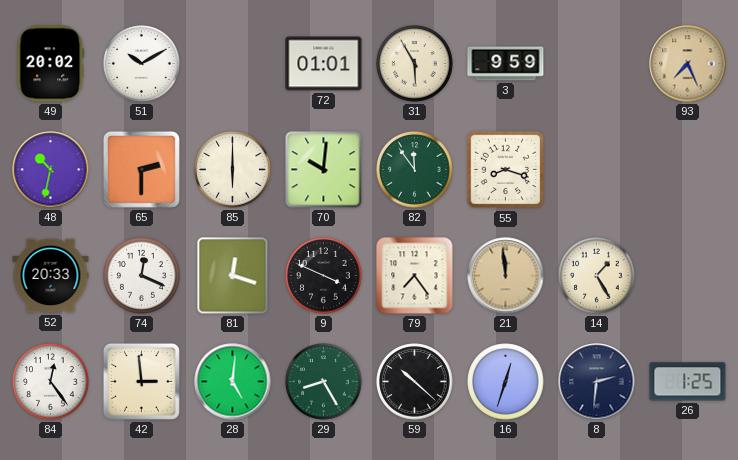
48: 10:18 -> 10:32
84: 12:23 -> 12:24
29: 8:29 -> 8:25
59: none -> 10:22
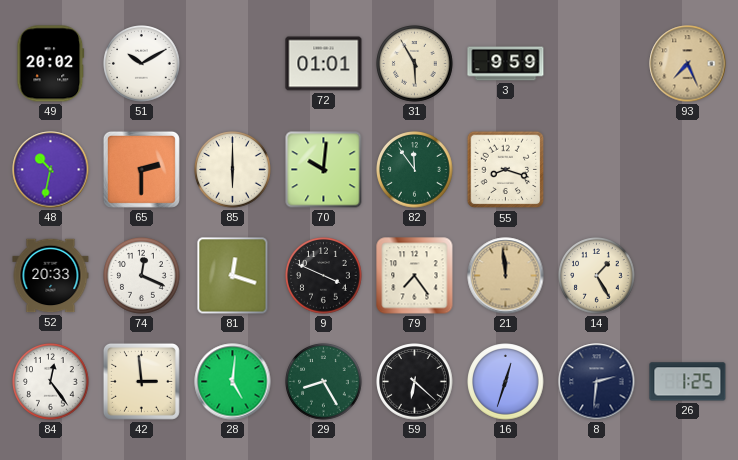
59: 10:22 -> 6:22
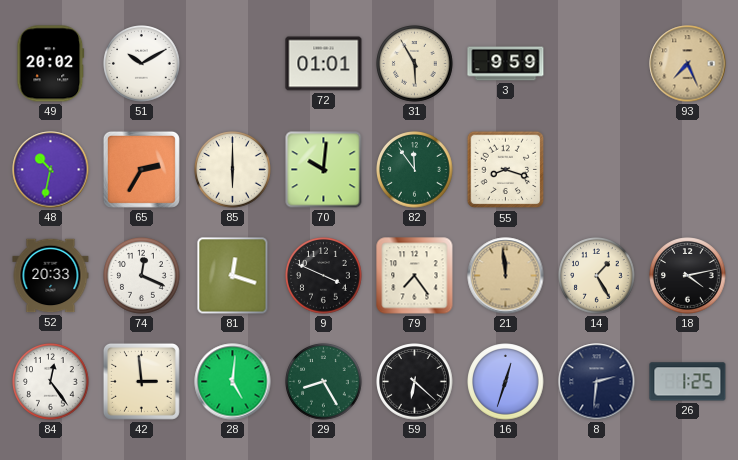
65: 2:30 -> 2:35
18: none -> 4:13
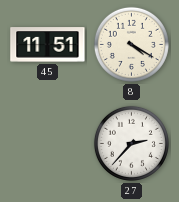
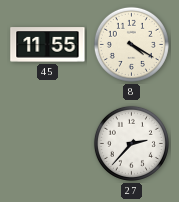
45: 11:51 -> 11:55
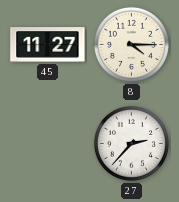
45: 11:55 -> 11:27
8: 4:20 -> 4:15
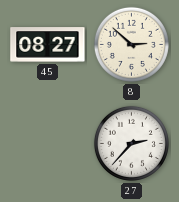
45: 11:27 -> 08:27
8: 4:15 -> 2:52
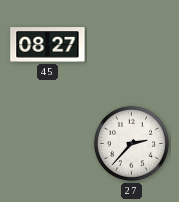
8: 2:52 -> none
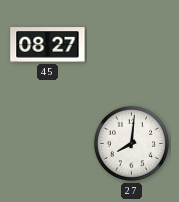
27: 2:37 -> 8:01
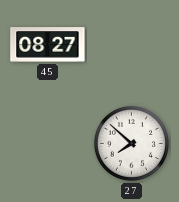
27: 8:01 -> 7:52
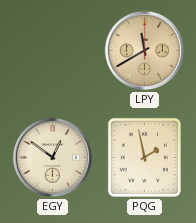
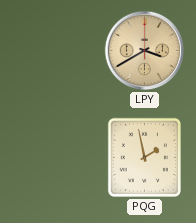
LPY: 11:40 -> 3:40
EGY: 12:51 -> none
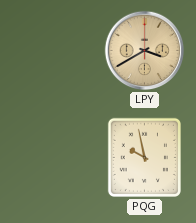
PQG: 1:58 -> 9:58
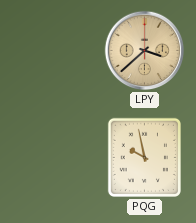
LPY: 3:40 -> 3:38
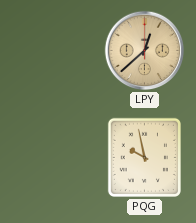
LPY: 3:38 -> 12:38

§ Problem details:
Reproduce the data above line for line, without any alteration, and omit the pictures from your answer.

§ Correct output:
48: 10:18 -> 10:32
84: 12:23 -> 12:24
29: 8:29 -> 8:25
59: none -> 10:22
59: 10:22 -> 6:22
65: 2:30 -> 2:35
18: none -> 4:13
45: 11:51 -> 11:55
45: 11:55 -> 11:27
8: 4:20 -> 4:15
45: 11:27 -> 08:27
8: 4:15 -> 2:52
8: 2:52 -> none
27: 2:37 -> 8:01
27: 8:01 -> 7:52
LPY: 11:40 -> 3:40
EGY: 12:51 -> none
PQG: 1:58 -> 9:58
LPY: 3:40 -> 3:38
LPY: 3:38 -> 12:38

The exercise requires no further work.